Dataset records
========

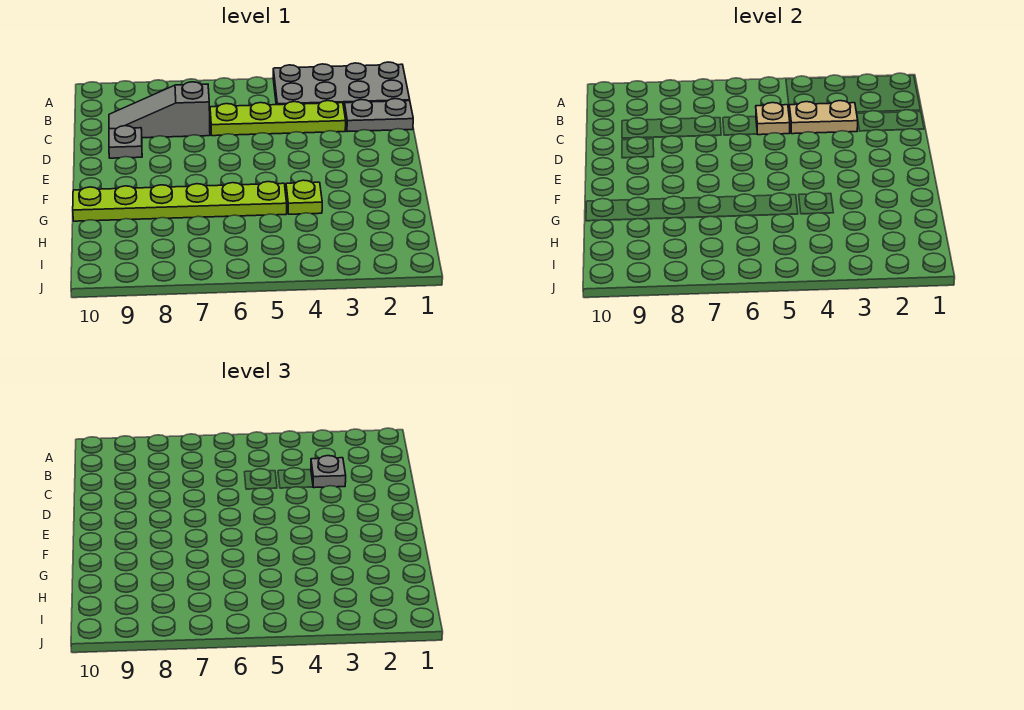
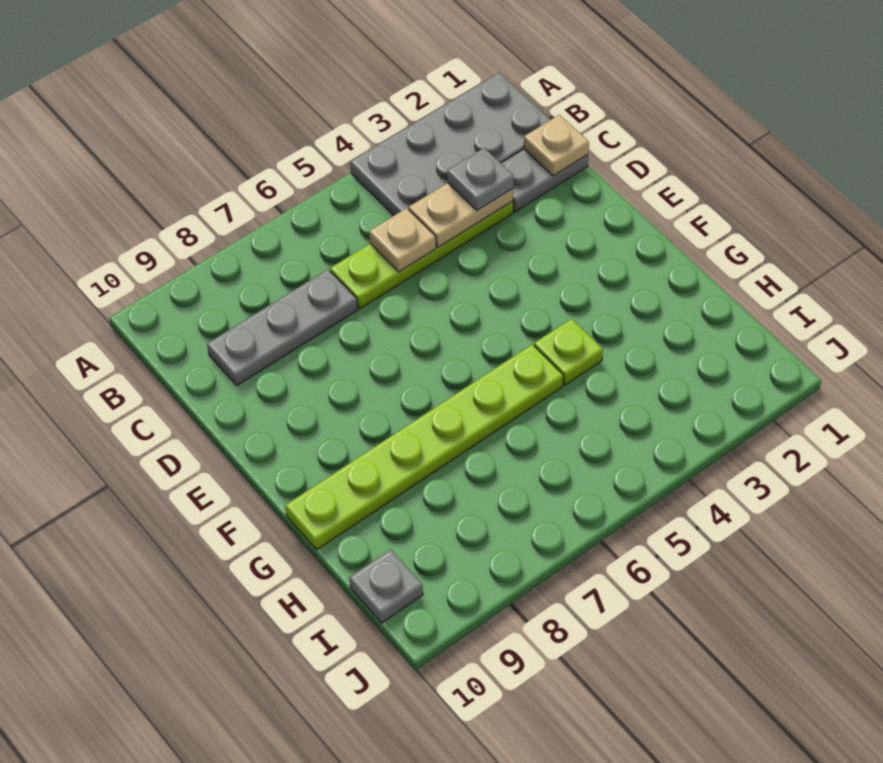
none -> tan plate C1 level 2
grey slope C7:C9 level 1 top 7 -> grey plate C7:C9 level 1
grey plate D9 level 1 -> grey plate I10 level 1

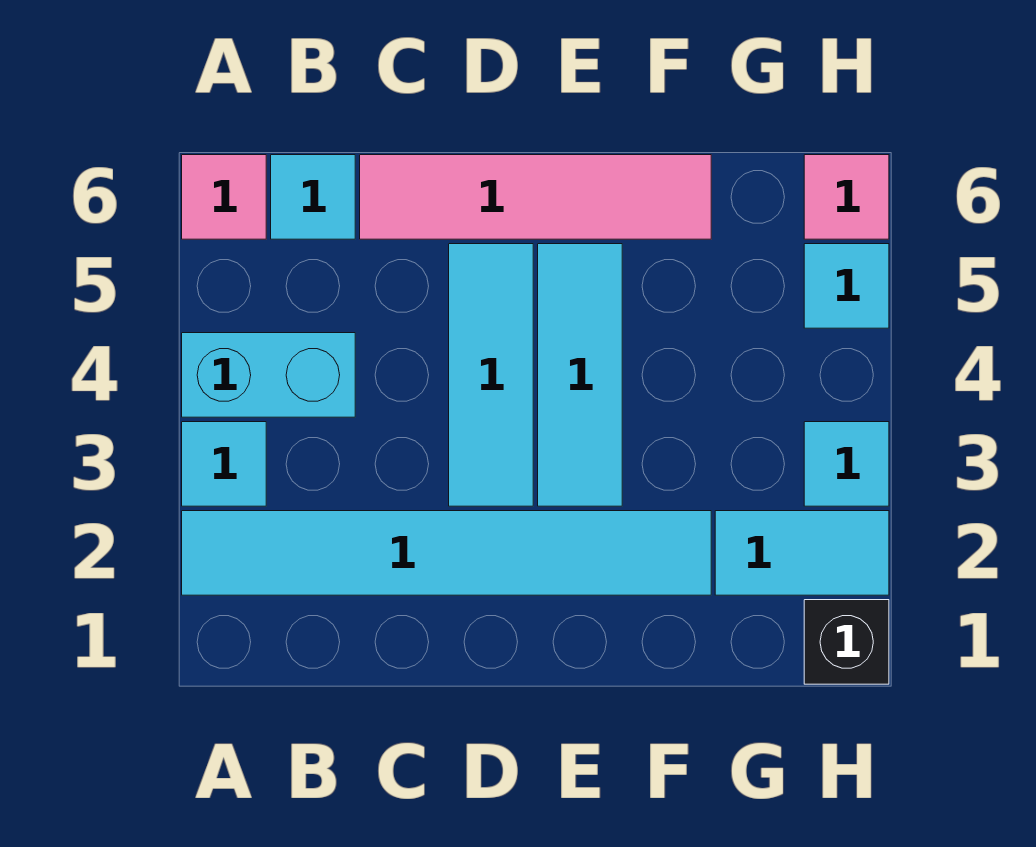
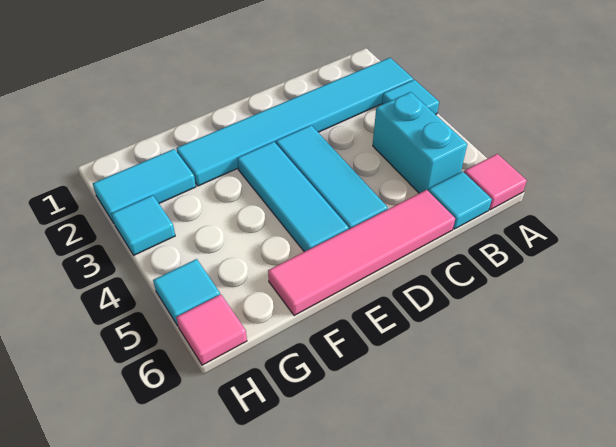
cyan brick A4:B4 level 1 -> cyan brick B4:B5 level 1
black brick H1 level 1 -> none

========

** WHAT THE EXERCISE ASKS **
Where an entry contains an image, skip the image and write out the rest exactly.

** TASK RESULT **
none -> tan plate C1 level 2
grey slope C7:C9 level 1 top 7 -> grey plate C7:C9 level 1
grey plate D9 level 1 -> grey plate I10 level 1

cyan brick A4:B4 level 1 -> cyan brick B4:B5 level 1
black brick H1 level 1 -> none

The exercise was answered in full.